** Supplied data follows **

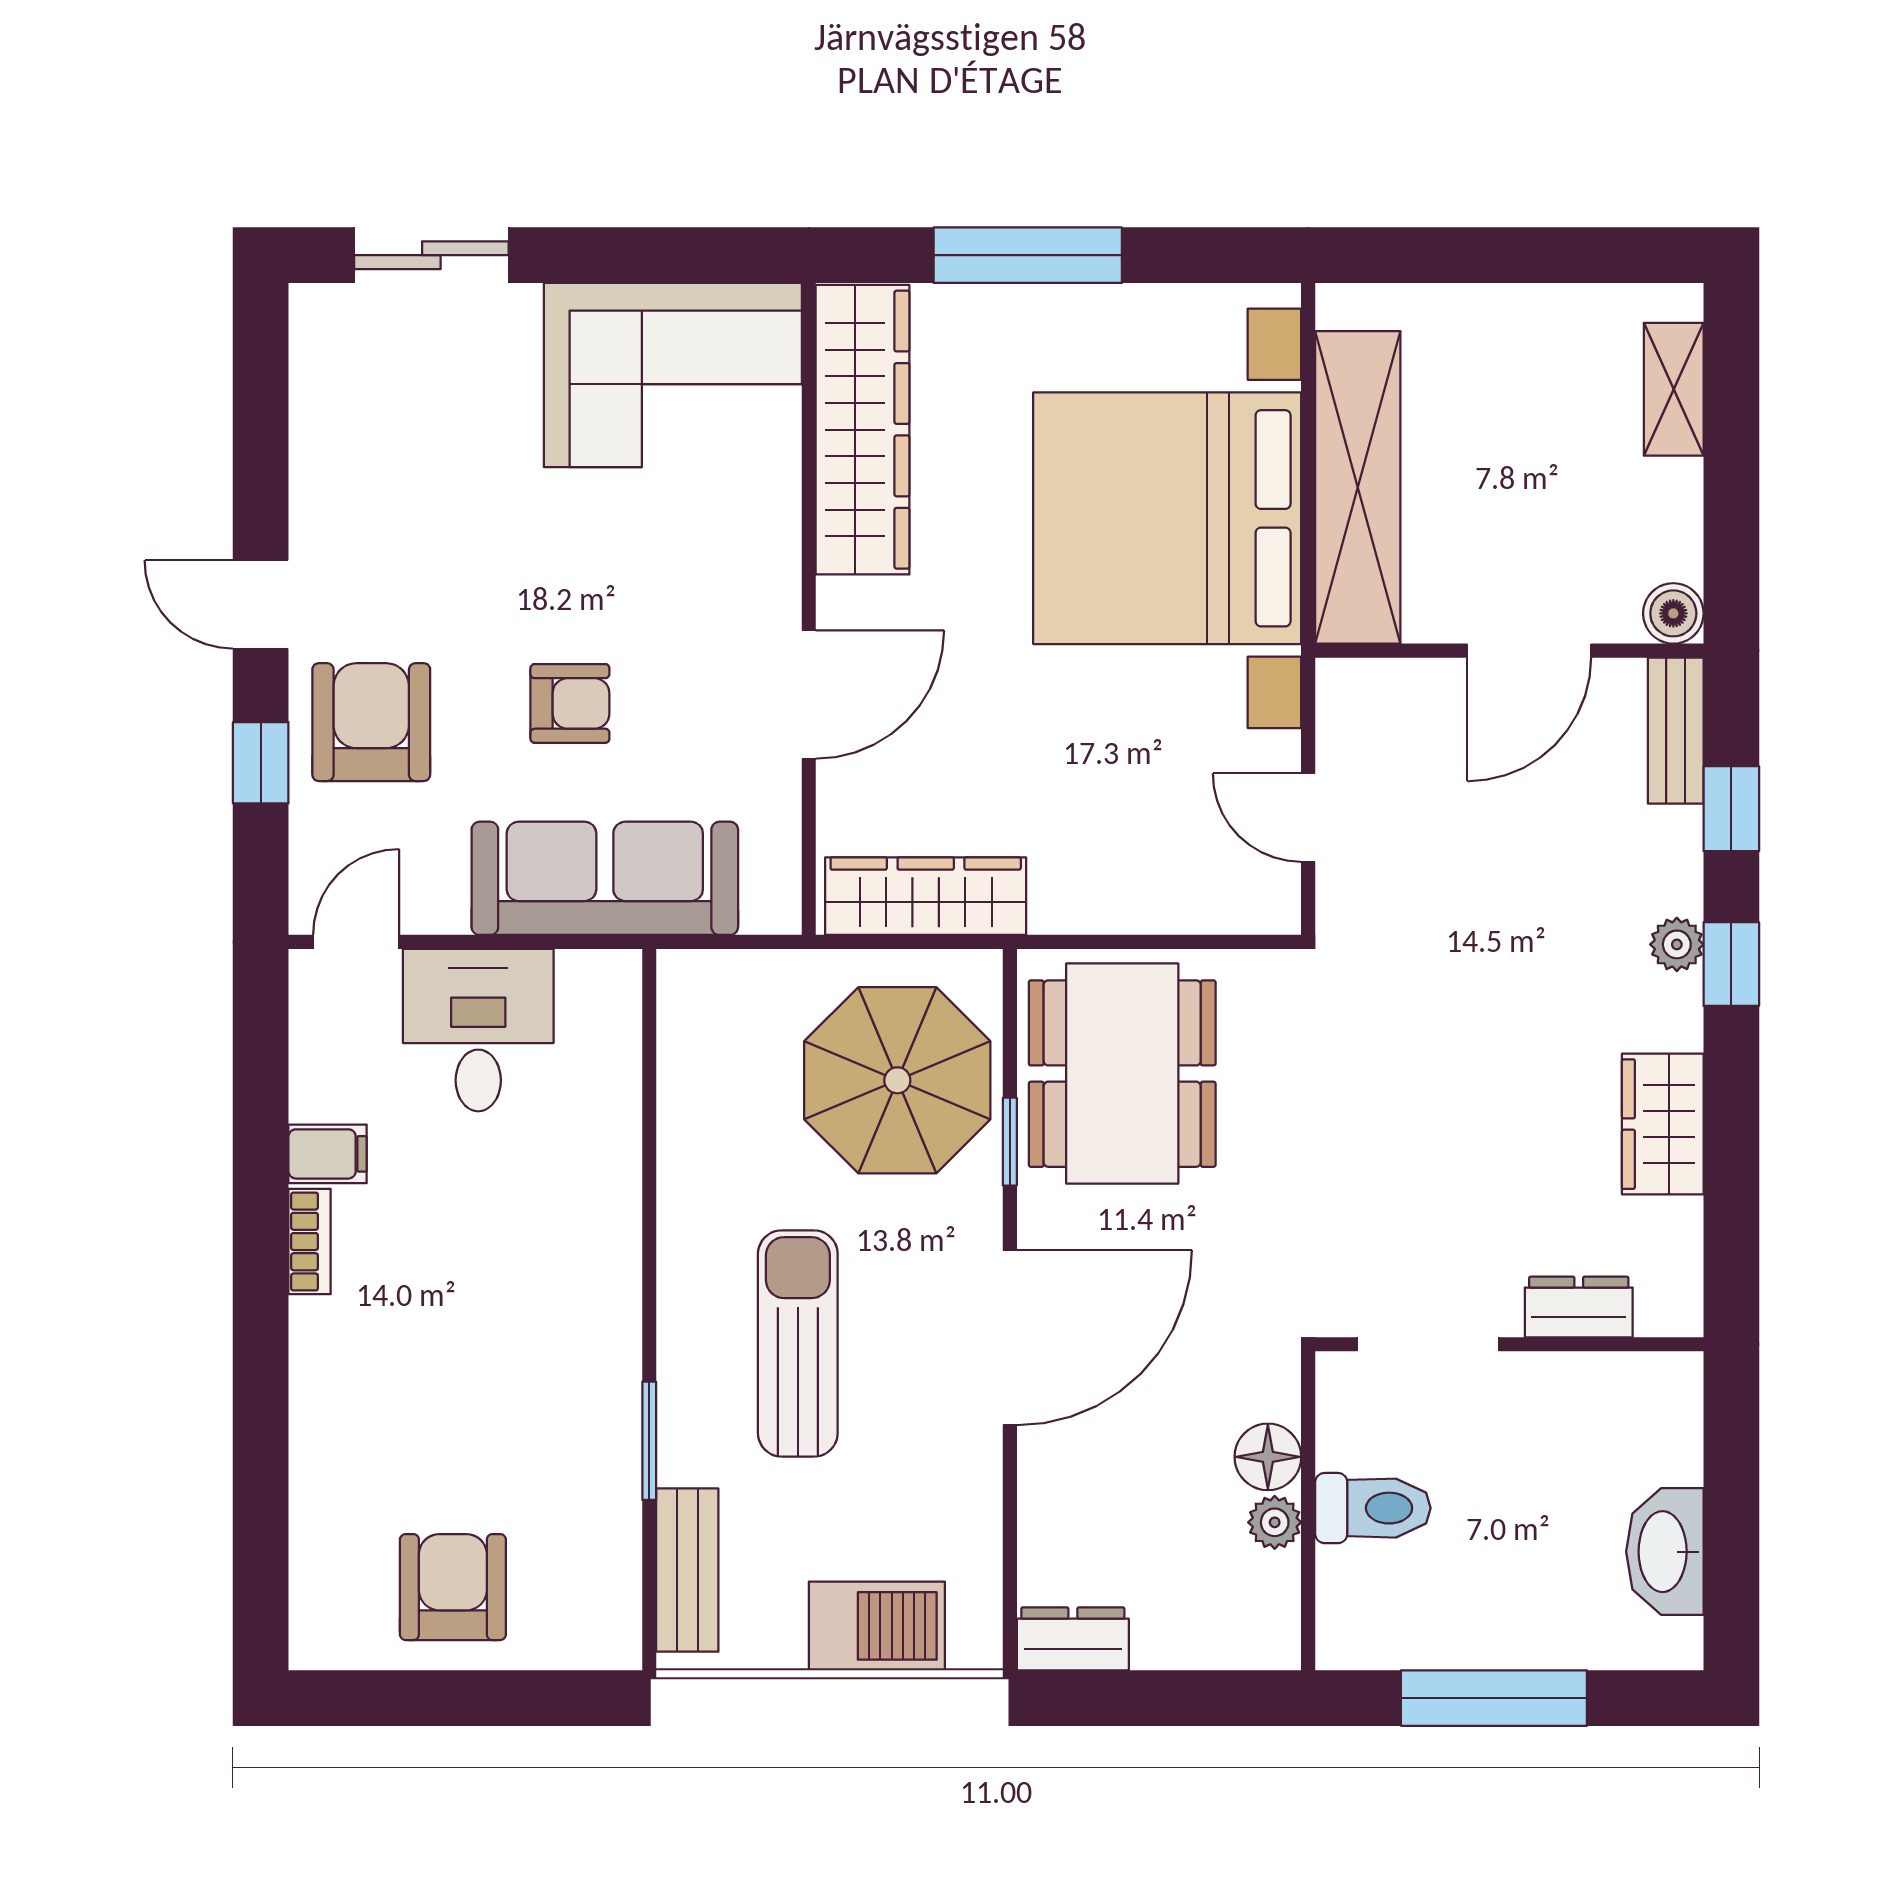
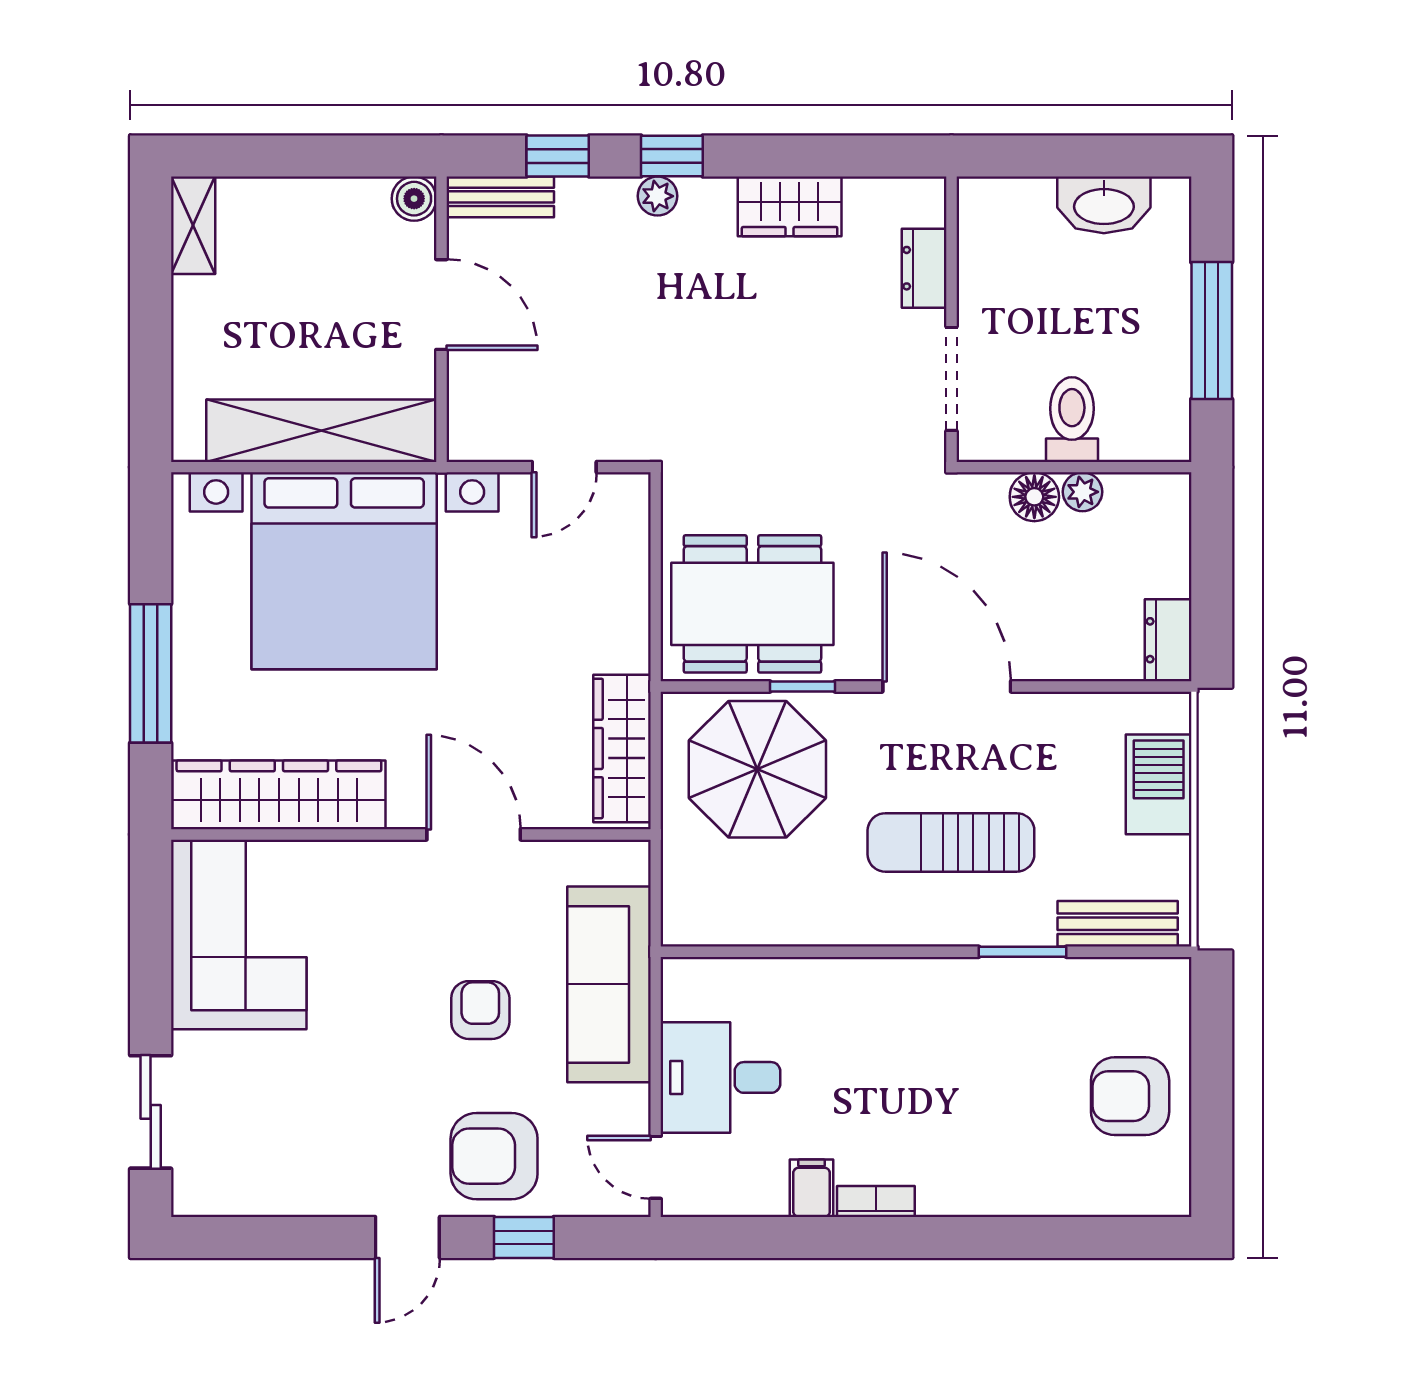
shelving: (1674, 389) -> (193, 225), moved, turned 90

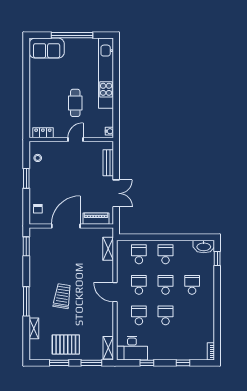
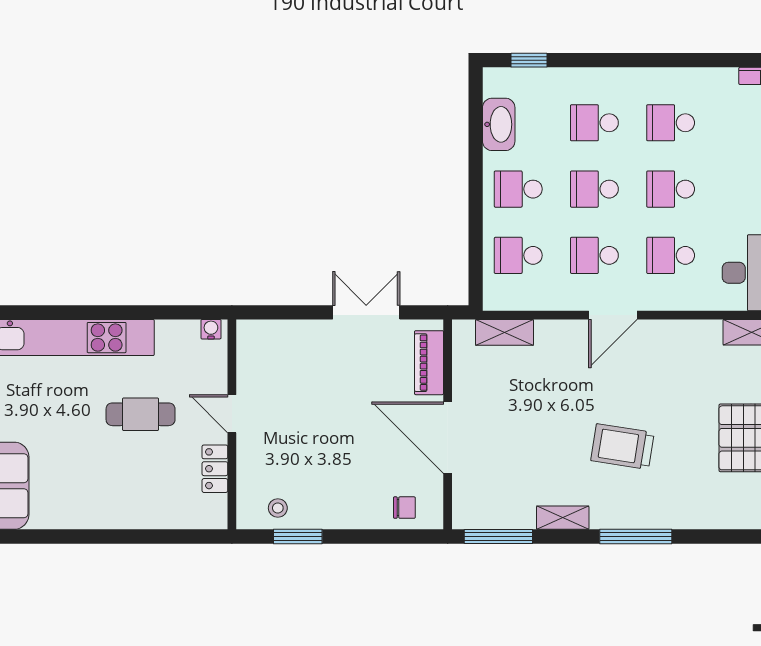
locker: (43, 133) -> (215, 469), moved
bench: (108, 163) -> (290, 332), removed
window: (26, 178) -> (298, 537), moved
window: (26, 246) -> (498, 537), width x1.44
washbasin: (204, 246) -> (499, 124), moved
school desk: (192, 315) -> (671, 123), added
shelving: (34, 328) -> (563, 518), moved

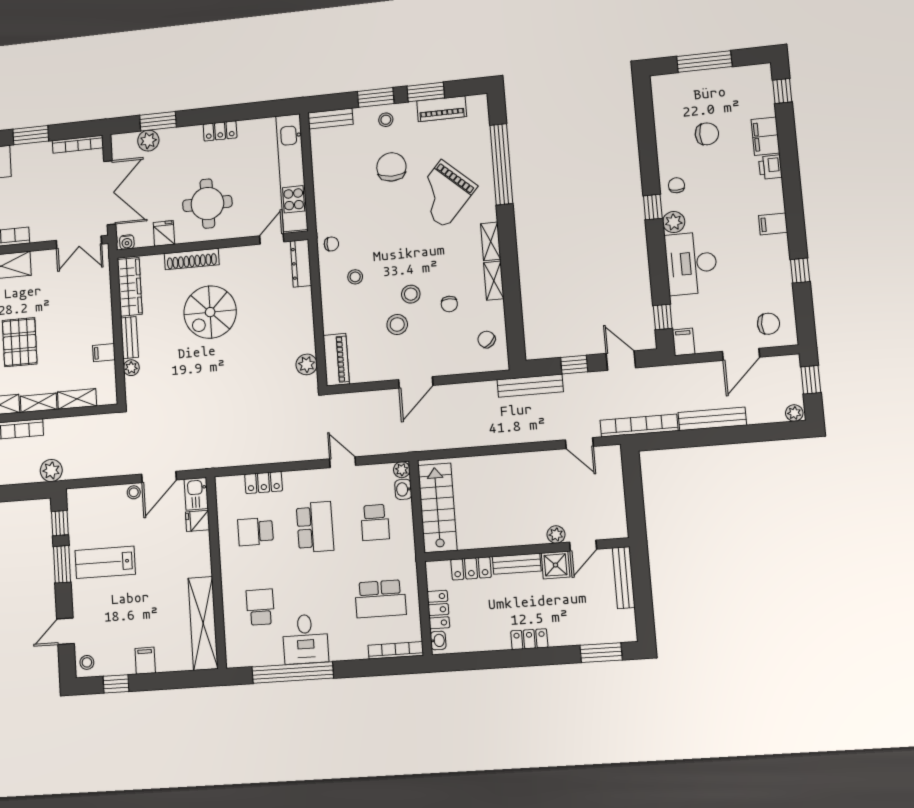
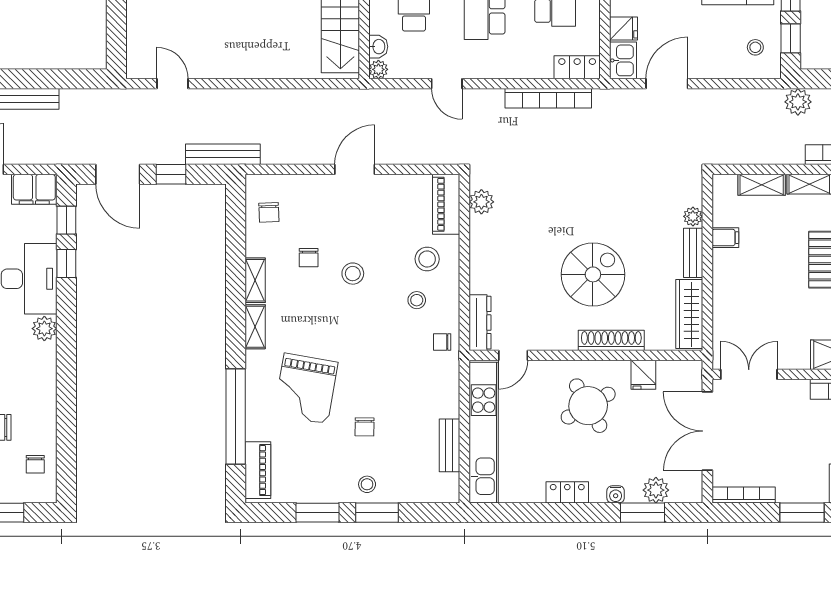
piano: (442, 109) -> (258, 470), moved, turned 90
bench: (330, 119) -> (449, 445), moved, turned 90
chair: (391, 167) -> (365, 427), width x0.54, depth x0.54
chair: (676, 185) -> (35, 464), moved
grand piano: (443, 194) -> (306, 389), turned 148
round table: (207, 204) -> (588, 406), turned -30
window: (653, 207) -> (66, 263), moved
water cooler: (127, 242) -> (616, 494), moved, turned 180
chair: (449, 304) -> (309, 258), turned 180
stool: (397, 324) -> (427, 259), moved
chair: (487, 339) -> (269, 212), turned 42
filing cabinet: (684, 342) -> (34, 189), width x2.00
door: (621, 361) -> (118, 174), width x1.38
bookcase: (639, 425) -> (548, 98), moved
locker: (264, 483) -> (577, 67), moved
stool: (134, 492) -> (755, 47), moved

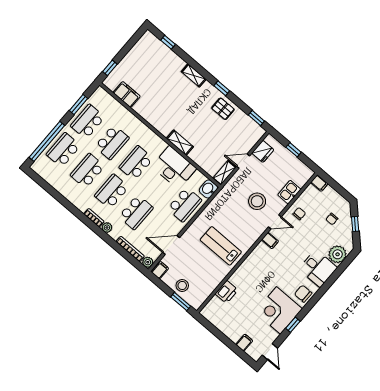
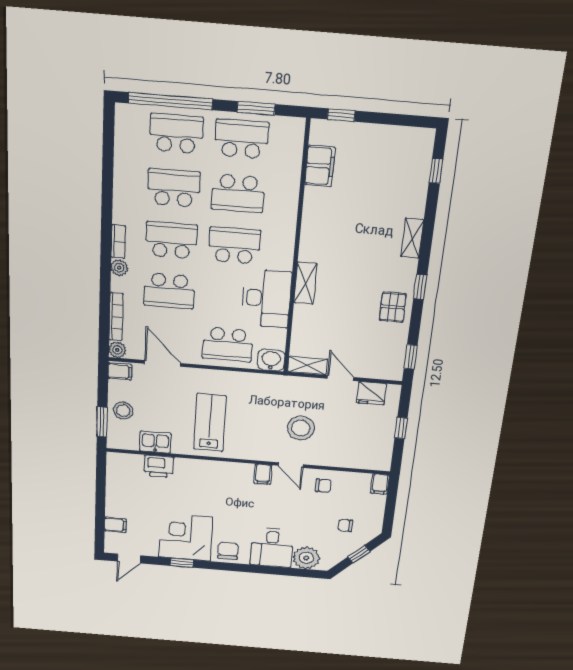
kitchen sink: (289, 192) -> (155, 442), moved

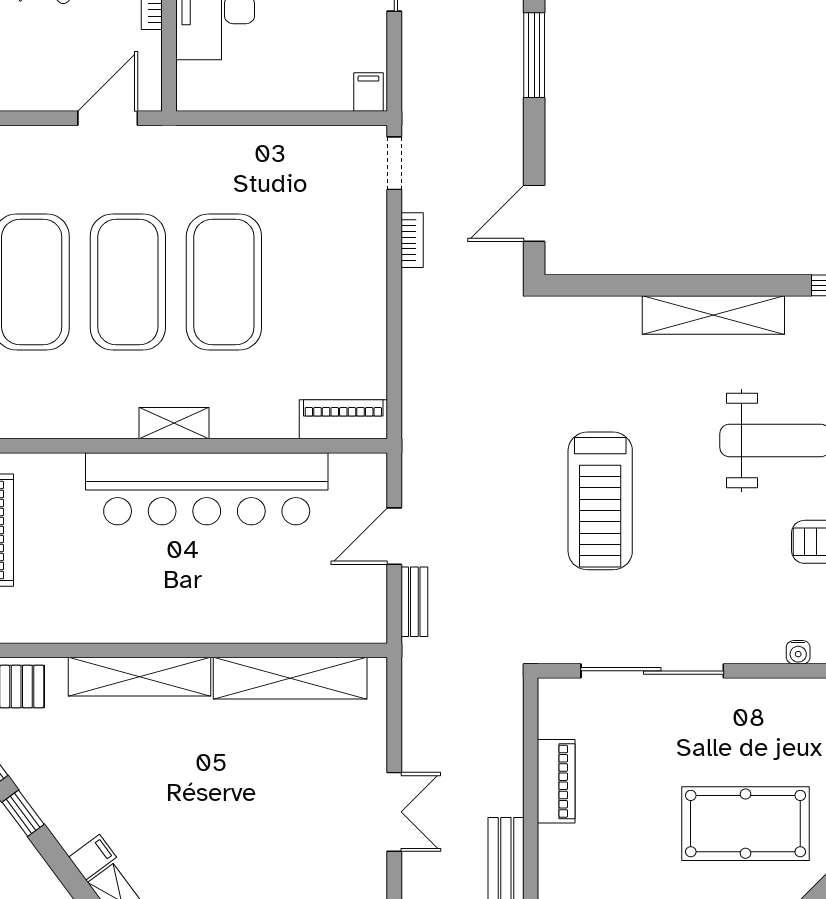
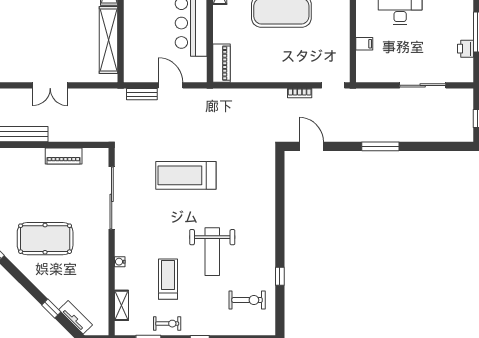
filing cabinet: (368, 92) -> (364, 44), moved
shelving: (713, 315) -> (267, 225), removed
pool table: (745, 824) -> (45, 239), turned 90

** End of Supplied data **

**Task objective:**
Starting at the line that holds "window: (26, 246) -> (498, 537), width x1.44", retype every line through the end of the data, both ends included. Pictures stay out of the copy.

**Task response:**
window: (26, 246) -> (498, 537), width x1.44
washbasin: (204, 246) -> (499, 124), moved
school desk: (192, 315) -> (671, 123), added
shelving: (34, 328) -> (563, 518), moved

piano: (442, 109) -> (258, 470), moved, turned 90
bench: (330, 119) -> (449, 445), moved, turned 90
chair: (391, 167) -> (365, 427), width x0.54, depth x0.54
chair: (676, 185) -> (35, 464), moved
grand piano: (443, 194) -> (306, 389), turned 148
round table: (207, 204) -> (588, 406), turned -30
window: (653, 207) -> (66, 263), moved
water cooler: (127, 242) -> (616, 494), moved, turned 180
chair: (449, 304) -> (309, 258), turned 180
stool: (397, 324) -> (427, 259), moved
chair: (487, 339) -> (269, 212), turned 42
filing cabinet: (684, 342) -> (34, 189), width x2.00
door: (621, 361) -> (118, 174), width x1.38
bookcase: (639, 425) -> (548, 98), moved
locker: (264, 483) -> (577, 67), moved
stool: (134, 492) -> (755, 47), moved

kitchen sink: (289, 192) -> (155, 442), moved

filing cabinet: (368, 92) -> (364, 44), moved
shelving: (713, 315) -> (267, 225), removed
pool table: (745, 824) -> (45, 239), turned 90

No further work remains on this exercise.